_DATASET RECORDS:_
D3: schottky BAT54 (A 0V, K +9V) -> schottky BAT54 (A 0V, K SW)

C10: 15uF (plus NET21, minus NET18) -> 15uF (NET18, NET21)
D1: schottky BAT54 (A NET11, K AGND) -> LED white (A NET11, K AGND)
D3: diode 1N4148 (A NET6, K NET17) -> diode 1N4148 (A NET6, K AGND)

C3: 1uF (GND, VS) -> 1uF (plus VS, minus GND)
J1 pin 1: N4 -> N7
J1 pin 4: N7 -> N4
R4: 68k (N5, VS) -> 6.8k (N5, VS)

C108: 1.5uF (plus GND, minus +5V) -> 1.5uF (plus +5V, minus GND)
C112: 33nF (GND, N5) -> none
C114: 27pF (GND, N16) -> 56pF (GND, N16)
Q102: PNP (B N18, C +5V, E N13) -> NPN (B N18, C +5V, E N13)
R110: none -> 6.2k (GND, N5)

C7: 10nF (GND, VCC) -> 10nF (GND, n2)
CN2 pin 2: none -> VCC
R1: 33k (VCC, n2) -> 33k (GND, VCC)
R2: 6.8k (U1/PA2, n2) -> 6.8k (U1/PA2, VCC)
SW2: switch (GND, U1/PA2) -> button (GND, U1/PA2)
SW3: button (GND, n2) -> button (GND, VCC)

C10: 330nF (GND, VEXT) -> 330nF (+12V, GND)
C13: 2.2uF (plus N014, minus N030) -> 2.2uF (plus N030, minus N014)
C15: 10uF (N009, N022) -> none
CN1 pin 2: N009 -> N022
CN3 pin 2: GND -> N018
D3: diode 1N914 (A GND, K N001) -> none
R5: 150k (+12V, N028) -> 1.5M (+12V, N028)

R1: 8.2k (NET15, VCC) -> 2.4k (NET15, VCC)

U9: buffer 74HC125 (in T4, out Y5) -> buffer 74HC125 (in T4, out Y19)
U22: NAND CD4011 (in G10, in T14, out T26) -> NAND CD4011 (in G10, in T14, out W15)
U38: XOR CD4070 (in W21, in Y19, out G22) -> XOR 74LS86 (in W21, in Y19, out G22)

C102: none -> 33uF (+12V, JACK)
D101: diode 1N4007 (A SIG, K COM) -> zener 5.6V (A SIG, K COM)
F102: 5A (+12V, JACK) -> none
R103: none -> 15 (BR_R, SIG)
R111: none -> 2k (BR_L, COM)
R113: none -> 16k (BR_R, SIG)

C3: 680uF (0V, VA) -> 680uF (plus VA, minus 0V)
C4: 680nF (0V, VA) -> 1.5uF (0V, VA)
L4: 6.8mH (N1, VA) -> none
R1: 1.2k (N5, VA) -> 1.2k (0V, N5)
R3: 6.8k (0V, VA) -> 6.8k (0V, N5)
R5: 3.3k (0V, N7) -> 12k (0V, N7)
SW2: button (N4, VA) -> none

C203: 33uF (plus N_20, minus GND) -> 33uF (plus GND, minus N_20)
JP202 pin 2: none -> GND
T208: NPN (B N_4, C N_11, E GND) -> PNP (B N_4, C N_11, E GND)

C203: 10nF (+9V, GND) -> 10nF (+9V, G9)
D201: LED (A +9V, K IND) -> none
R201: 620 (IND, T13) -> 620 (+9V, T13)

_WORK INSTRUCTIONS:_ From the data above, return every line from the line that has "D101: diode 1N4007" up to and including the line that has "JP202 pin 2: none -> GND", exactly.

_OUTPUT OF THE EXERCISE:_
D101: diode 1N4007 (A SIG, K COM) -> zener 5.6V (A SIG, K COM)
F102: 5A (+12V, JACK) -> none
R103: none -> 15 (BR_R, SIG)
R111: none -> 2k (BR_L, COM)
R113: none -> 16k (BR_R, SIG)

C3: 680uF (0V, VA) -> 680uF (plus VA, minus 0V)
C4: 680nF (0V, VA) -> 1.5uF (0V, VA)
L4: 6.8mH (N1, VA) -> none
R1: 1.2k (N5, VA) -> 1.2k (0V, N5)
R3: 6.8k (0V, VA) -> 6.8k (0V, N5)
R5: 3.3k (0V, N7) -> 12k (0V, N7)
SW2: button (N4, VA) -> none

C203: 33uF (plus N_20, minus GND) -> 33uF (plus GND, minus N_20)
JP202 pin 2: none -> GND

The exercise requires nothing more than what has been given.